TASK TO CARRY OUT: With the line that contains "camera: 80 degrees right, 5 degrees down" as the final line, return every line from the start of the data below exactly.

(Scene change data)
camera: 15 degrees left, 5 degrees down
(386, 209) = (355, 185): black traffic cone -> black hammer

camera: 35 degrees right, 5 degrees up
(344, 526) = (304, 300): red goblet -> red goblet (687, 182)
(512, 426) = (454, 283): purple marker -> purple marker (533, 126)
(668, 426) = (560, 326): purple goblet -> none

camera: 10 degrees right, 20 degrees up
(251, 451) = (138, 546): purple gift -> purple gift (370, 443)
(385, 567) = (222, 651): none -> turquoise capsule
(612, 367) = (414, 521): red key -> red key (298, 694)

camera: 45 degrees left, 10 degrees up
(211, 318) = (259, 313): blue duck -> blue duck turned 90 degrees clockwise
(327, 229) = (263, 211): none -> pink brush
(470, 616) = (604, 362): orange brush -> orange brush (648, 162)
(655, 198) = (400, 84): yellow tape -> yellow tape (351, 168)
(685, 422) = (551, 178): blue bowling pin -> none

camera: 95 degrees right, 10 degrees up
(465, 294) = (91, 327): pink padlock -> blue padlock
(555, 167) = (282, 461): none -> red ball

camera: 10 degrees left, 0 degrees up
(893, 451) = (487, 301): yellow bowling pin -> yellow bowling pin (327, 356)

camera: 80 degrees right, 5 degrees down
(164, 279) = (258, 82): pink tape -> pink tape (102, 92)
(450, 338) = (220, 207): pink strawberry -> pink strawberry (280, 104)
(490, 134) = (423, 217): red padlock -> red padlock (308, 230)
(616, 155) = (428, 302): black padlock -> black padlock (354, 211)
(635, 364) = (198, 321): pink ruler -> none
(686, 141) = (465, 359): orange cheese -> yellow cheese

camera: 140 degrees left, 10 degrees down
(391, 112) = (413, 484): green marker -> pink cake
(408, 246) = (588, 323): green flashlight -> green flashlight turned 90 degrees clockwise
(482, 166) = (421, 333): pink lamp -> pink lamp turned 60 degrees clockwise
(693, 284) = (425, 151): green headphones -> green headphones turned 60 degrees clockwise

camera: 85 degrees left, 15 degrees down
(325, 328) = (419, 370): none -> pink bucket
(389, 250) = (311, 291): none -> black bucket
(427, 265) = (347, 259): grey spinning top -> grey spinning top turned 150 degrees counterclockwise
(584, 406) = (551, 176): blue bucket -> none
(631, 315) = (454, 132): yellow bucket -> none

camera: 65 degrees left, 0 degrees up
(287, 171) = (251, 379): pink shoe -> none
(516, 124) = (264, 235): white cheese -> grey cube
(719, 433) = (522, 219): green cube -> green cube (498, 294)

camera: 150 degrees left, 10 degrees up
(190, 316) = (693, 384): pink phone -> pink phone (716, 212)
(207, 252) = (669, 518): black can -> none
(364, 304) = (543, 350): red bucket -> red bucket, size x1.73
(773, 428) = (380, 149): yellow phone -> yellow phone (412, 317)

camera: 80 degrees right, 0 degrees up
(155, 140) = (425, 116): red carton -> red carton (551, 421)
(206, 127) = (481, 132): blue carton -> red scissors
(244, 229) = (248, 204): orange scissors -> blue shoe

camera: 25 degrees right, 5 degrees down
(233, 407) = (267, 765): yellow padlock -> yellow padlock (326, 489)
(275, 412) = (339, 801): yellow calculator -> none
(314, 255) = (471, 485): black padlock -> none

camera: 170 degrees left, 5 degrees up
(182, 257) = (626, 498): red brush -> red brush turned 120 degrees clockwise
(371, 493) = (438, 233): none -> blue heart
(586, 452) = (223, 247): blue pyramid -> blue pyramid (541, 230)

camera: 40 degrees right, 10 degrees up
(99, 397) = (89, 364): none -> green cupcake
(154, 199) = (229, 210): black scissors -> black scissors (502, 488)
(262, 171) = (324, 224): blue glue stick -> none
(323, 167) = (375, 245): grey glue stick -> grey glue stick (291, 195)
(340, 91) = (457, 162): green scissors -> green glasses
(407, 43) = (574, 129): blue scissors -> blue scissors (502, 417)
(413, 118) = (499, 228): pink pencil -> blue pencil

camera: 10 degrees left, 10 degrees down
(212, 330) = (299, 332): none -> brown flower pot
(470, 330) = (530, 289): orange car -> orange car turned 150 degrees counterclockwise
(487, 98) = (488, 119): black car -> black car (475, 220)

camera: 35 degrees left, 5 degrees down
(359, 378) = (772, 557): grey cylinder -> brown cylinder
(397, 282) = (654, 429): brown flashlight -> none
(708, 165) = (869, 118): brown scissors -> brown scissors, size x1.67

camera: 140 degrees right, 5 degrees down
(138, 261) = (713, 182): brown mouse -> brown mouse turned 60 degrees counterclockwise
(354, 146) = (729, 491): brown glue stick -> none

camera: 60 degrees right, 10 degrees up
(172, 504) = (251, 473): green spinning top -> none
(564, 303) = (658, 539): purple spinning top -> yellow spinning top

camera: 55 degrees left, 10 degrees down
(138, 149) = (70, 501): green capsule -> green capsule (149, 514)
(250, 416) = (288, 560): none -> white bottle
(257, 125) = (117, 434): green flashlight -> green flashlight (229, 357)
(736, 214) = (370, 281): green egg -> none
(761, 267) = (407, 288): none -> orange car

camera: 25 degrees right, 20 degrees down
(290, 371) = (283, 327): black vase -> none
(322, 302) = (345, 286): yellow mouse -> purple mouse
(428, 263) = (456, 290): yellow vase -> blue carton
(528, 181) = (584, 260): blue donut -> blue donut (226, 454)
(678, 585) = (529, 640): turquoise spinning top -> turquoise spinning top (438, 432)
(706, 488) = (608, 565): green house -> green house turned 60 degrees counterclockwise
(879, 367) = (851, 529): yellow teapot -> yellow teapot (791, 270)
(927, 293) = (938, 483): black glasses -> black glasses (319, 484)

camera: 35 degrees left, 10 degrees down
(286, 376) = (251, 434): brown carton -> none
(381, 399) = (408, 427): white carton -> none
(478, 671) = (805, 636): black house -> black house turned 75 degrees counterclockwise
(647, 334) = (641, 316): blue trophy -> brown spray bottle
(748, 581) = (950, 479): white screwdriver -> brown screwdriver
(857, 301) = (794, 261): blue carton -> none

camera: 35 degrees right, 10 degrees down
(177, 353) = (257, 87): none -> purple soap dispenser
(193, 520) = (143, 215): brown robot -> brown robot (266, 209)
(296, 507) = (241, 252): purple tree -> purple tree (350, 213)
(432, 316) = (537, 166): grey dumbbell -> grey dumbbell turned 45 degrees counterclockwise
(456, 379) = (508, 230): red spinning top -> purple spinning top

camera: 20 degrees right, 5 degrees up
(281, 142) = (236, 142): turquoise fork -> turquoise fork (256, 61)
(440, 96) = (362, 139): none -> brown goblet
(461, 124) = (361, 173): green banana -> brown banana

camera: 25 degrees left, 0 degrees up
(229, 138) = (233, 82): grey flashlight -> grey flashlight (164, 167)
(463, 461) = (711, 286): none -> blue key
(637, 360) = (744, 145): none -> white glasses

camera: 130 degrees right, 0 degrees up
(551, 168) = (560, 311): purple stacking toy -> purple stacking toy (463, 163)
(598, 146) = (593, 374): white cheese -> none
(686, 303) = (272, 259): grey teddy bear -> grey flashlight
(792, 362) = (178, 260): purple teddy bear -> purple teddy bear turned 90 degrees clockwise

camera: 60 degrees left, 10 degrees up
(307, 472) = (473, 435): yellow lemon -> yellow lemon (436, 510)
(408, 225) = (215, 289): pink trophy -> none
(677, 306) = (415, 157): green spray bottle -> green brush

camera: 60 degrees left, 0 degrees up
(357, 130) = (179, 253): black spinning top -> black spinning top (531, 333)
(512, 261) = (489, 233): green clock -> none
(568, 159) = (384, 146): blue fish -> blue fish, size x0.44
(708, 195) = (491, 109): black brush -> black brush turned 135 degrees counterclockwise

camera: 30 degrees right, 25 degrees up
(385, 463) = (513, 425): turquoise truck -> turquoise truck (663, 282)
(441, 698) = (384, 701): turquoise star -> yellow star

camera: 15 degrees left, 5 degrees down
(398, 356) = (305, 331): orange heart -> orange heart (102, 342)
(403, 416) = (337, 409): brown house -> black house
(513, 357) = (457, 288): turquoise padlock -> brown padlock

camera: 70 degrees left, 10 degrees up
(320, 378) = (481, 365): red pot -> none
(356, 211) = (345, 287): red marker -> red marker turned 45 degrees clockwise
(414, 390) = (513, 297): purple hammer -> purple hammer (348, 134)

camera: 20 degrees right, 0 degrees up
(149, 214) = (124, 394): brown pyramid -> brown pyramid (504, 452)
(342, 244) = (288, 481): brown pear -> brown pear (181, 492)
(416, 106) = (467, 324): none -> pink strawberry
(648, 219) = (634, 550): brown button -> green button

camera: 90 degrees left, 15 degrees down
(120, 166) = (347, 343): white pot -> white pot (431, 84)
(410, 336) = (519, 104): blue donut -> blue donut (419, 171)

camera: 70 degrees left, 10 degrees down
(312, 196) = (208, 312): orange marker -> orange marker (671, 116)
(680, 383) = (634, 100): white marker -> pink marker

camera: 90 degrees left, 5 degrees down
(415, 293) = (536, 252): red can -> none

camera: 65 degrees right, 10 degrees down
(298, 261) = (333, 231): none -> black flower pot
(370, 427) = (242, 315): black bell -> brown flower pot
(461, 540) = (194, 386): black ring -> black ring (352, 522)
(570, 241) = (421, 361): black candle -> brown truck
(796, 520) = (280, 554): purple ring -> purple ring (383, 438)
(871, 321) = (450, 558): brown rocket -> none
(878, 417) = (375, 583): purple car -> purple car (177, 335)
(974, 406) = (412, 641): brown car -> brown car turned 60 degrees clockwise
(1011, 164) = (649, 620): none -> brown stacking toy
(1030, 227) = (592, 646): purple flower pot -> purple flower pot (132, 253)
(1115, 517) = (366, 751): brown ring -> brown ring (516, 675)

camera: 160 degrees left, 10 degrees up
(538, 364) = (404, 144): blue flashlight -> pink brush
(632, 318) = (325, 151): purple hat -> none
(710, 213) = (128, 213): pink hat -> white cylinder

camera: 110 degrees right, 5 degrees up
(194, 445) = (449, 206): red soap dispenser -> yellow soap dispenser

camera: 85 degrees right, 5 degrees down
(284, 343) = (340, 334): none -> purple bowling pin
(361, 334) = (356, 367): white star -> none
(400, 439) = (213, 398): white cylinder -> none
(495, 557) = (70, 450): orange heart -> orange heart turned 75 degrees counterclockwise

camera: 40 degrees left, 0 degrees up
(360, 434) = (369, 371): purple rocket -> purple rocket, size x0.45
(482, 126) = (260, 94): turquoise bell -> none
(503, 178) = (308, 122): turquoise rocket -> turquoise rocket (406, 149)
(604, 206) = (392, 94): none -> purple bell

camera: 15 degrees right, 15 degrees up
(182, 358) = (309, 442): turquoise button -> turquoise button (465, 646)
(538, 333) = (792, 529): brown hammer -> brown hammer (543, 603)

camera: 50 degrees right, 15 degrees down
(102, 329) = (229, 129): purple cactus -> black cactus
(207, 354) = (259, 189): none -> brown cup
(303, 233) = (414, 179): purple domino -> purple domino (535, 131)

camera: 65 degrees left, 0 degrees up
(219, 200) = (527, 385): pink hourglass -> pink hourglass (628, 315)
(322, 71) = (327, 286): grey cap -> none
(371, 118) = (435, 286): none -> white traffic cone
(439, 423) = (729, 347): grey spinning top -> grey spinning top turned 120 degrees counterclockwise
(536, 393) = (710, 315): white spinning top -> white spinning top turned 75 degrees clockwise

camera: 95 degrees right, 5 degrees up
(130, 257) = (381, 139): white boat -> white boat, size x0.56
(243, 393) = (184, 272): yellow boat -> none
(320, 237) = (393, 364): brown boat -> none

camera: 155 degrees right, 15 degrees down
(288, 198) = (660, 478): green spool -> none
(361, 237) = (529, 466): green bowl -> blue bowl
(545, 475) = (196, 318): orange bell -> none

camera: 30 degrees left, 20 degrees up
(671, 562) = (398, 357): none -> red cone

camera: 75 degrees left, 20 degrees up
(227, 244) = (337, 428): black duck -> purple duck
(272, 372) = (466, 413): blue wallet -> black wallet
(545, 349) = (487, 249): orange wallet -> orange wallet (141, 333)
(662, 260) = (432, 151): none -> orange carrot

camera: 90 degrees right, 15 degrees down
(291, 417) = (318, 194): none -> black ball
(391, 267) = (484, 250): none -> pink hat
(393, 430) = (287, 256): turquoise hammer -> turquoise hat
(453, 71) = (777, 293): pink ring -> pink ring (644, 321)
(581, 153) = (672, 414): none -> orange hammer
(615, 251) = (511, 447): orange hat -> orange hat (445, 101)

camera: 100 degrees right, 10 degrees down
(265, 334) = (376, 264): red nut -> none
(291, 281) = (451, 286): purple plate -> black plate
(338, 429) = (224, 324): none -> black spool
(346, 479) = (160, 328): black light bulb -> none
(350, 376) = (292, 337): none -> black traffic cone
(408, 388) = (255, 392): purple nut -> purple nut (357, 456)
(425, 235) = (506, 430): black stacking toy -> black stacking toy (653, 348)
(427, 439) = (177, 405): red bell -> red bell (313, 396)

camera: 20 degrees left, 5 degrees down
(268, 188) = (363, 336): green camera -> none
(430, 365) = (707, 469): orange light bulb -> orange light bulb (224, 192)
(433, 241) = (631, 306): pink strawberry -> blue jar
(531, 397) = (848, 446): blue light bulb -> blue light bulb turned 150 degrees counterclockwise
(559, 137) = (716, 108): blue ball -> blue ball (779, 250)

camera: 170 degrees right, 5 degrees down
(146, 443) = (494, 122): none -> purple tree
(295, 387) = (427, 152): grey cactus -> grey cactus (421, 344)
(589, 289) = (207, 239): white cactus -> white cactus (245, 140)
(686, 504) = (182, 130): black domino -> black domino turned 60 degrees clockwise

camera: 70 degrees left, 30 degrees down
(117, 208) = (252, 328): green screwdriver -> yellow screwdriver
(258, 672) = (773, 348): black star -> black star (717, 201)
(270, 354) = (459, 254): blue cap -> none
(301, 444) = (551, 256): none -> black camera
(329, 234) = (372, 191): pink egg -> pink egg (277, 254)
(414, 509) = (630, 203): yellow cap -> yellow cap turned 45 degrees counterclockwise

ANSWER FOR THE TASK:
camera: 15 degrees left, 5 degrees down
(386, 209) = (355, 185): black traffic cone -> black hammer

camera: 35 degrees right, 5 degrees up
(344, 526) = (304, 300): red goblet -> red goblet (687, 182)
(512, 426) = (454, 283): purple marker -> purple marker (533, 126)
(668, 426) = (560, 326): purple goblet -> none

camera: 10 degrees right, 20 degrees up
(251, 451) = (138, 546): purple gift -> purple gift (370, 443)
(385, 567) = (222, 651): none -> turquoise capsule
(612, 367) = (414, 521): red key -> red key (298, 694)

camera: 45 degrees left, 10 degrees up
(211, 318) = (259, 313): blue duck -> blue duck turned 90 degrees clockwise
(327, 229) = (263, 211): none -> pink brush
(470, 616) = (604, 362): orange brush -> orange brush (648, 162)
(655, 198) = (400, 84): yellow tape -> yellow tape (351, 168)
(685, 422) = (551, 178): blue bowling pin -> none

camera: 95 degrees right, 10 degrees up
(465, 294) = (91, 327): pink padlock -> blue padlock
(555, 167) = (282, 461): none -> red ball

camera: 10 degrees left, 0 degrees up
(893, 451) = (487, 301): yellow bowling pin -> yellow bowling pin (327, 356)

camera: 80 degrees right, 5 degrees down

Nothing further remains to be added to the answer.